**GOAL OF THE EXERCISE**
In the data below, set down exactly the lines from the one containing "D3: schottky SS14" up to and including the one containing "U2 pin VDD: VBUS -> VS". Leave the pictures out.

**WORKING DATA**
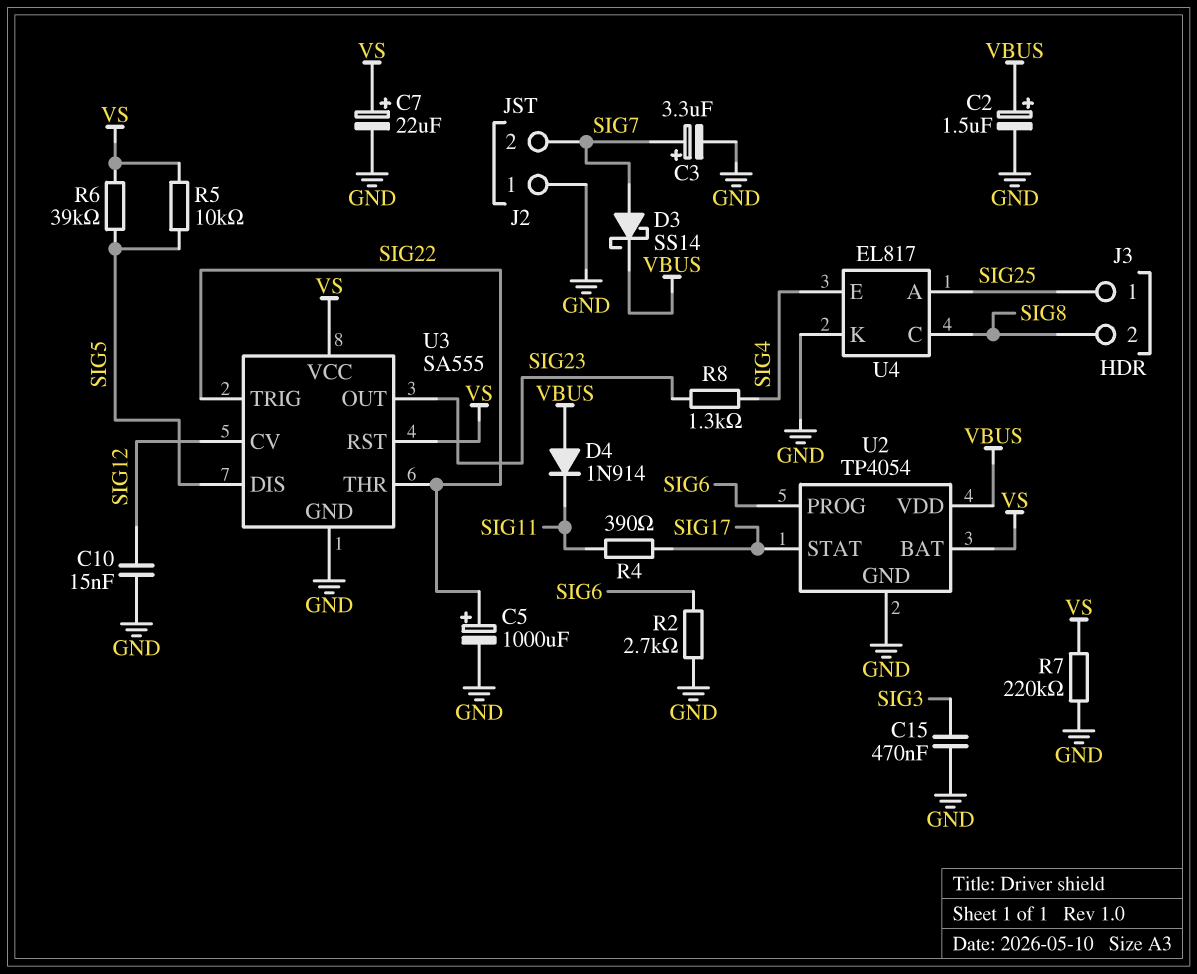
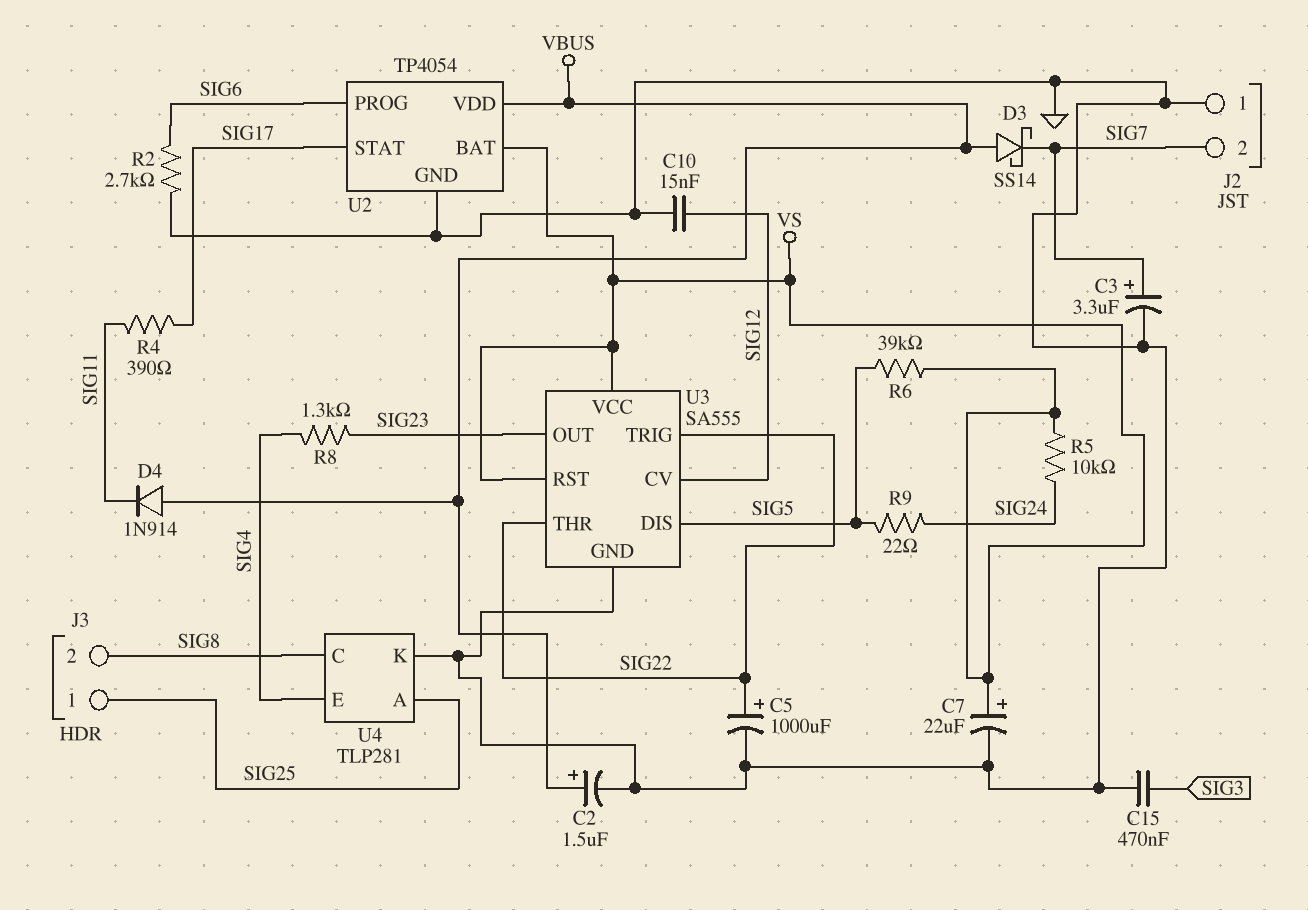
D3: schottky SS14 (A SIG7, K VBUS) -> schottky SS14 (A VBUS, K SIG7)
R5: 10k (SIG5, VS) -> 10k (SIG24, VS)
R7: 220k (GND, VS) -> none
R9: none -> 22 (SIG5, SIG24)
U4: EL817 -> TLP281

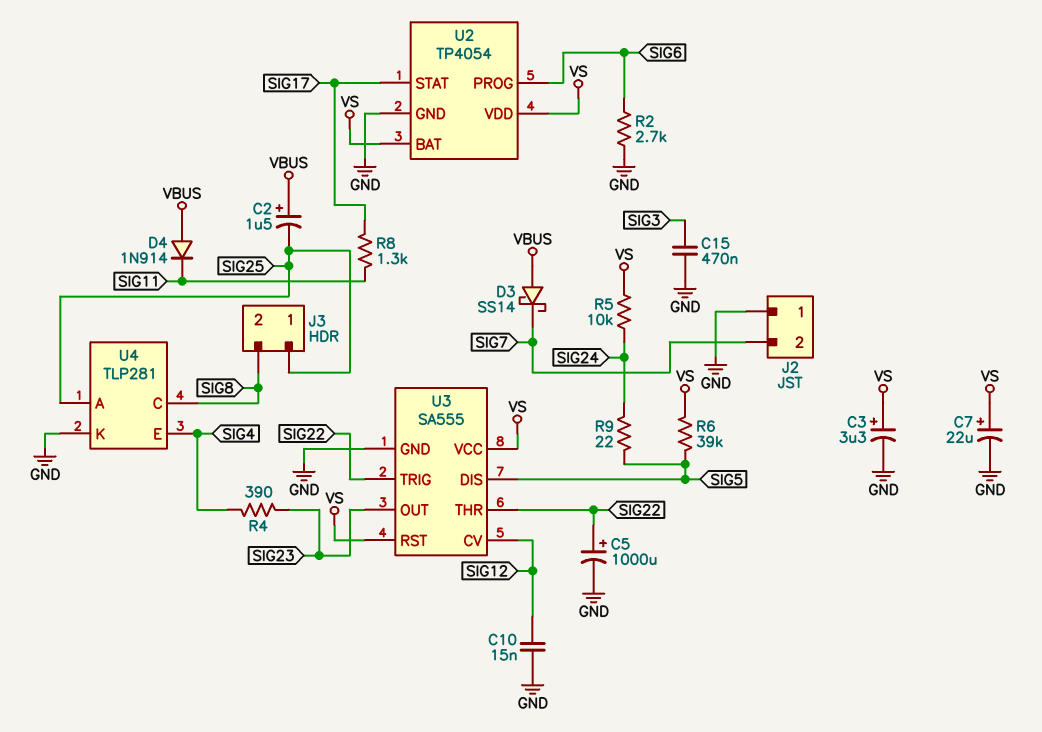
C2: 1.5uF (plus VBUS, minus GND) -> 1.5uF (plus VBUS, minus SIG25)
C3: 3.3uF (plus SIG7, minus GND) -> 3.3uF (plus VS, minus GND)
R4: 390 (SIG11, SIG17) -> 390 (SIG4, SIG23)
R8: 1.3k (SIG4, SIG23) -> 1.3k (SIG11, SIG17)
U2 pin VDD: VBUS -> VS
...
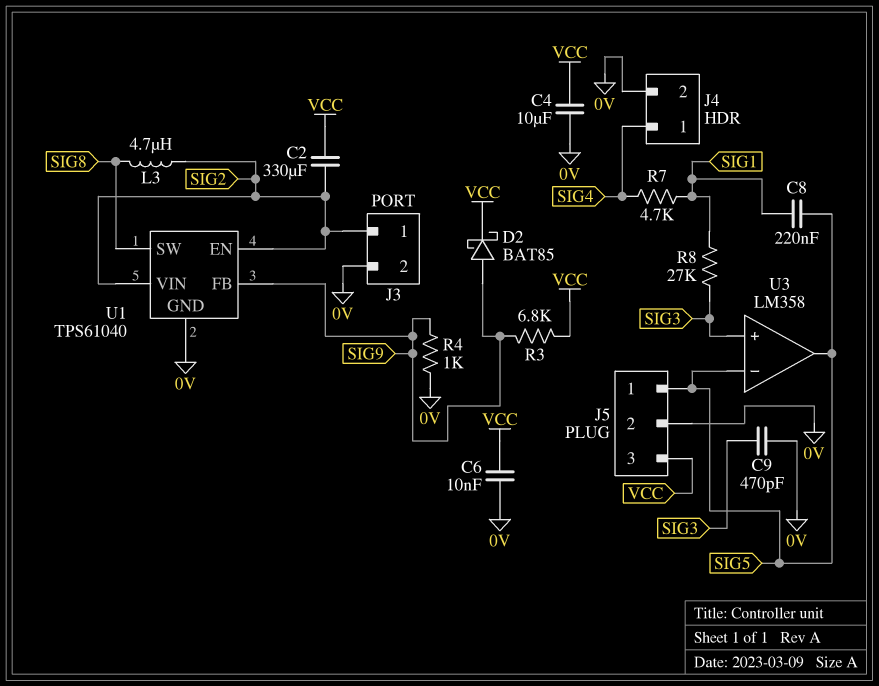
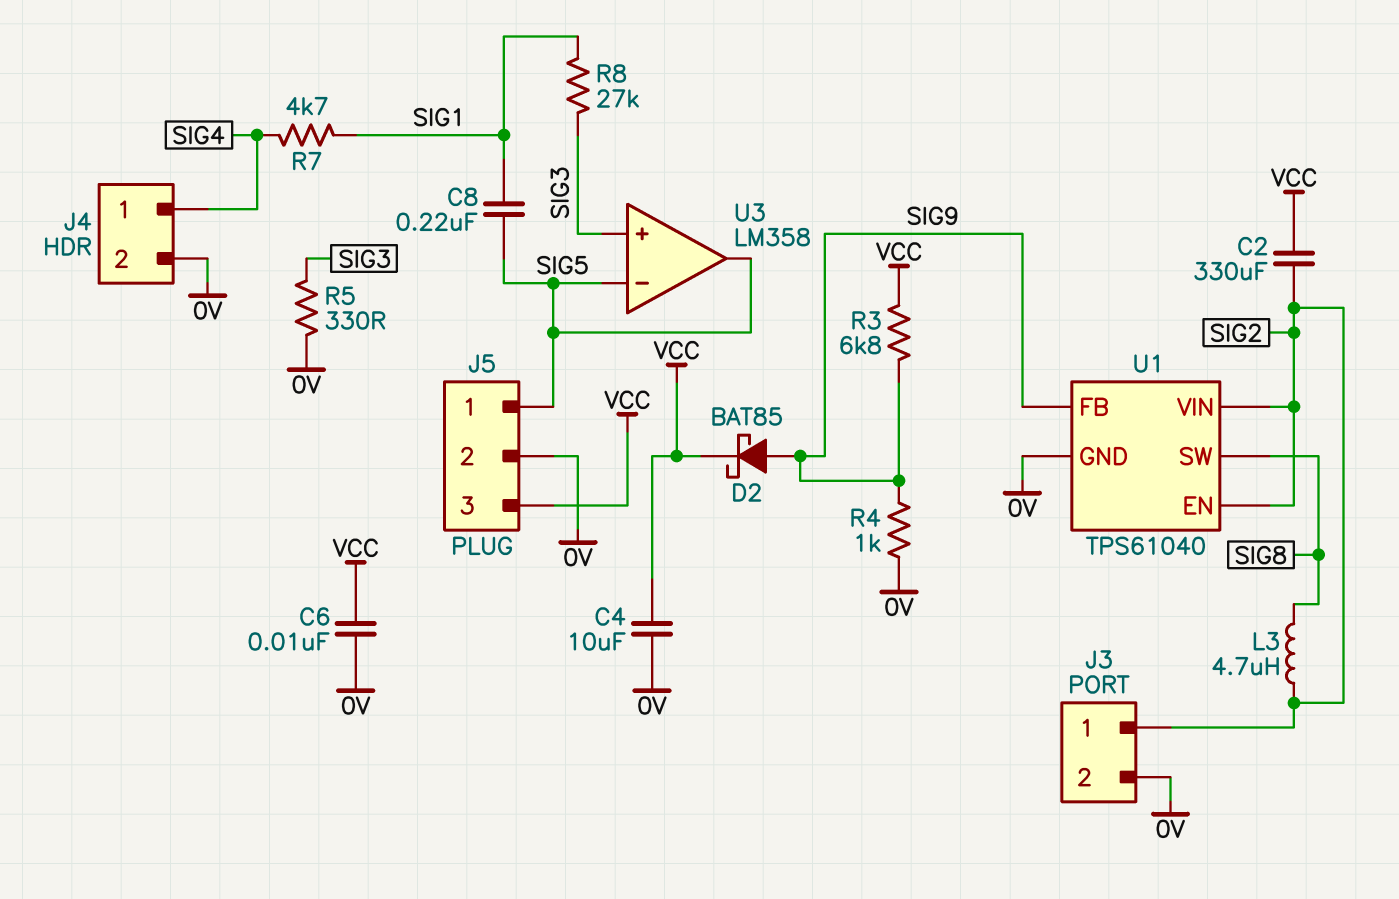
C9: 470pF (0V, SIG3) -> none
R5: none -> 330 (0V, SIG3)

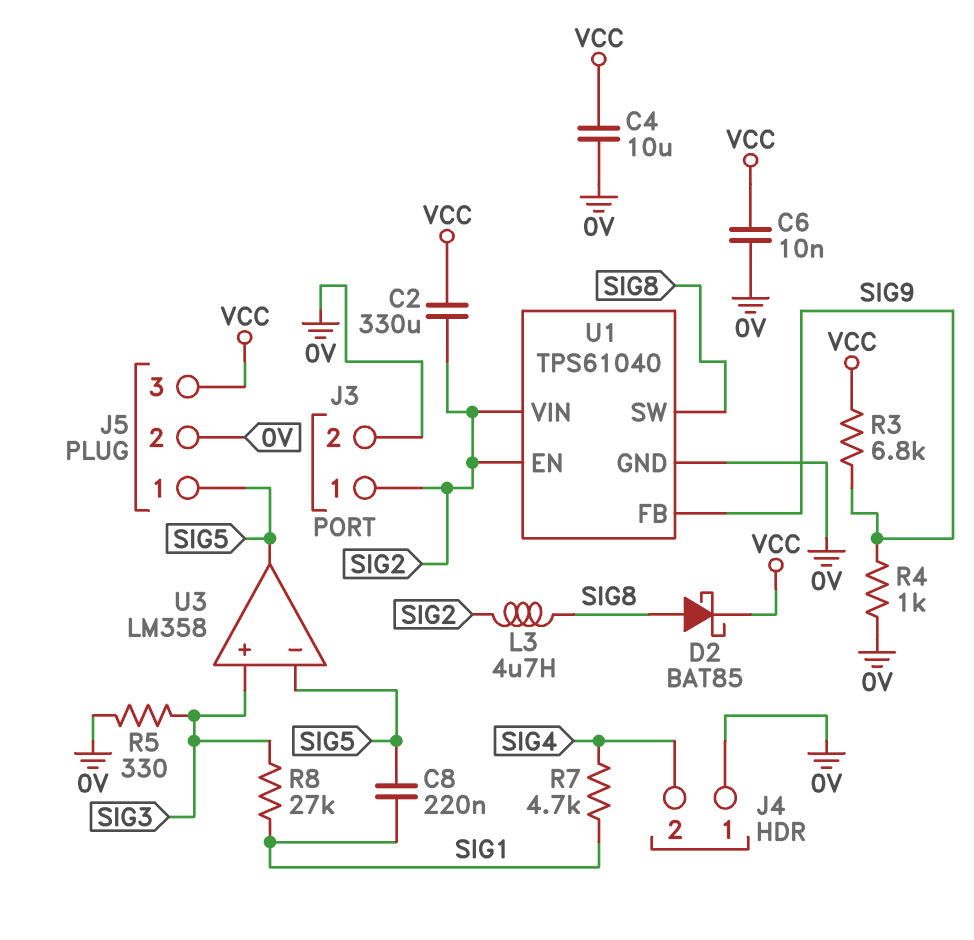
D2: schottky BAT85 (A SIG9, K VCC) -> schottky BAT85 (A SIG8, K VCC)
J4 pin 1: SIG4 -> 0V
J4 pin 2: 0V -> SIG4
==
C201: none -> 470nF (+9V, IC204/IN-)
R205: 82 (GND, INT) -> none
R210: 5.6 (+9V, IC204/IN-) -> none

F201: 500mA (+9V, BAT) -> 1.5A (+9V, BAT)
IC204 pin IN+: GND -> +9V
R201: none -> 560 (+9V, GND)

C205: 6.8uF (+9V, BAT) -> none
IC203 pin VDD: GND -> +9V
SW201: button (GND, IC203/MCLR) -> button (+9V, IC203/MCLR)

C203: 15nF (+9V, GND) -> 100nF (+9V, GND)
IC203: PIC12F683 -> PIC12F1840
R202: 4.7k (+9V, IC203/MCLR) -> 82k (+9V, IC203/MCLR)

**TASK RESPONSE**
D3: schottky SS14 (A SIG7, K VBUS) -> schottky SS14 (A VBUS, K SIG7)
R5: 10k (SIG5, VS) -> 10k (SIG24, VS)
R7: 220k (GND, VS) -> none
R9: none -> 22 (SIG5, SIG24)
U4: EL817 -> TLP281

C2: 1.5uF (plus VBUS, minus GND) -> 1.5uF (plus VBUS, minus SIG25)
C3: 3.3uF (plus SIG7, minus GND) -> 3.3uF (plus VS, minus GND)
R4: 390 (SIG11, SIG17) -> 390 (SIG4, SIG23)
R8: 1.3k (SIG4, SIG23) -> 1.3k (SIG11, SIG17)
U2 pin VDD: VBUS -> VS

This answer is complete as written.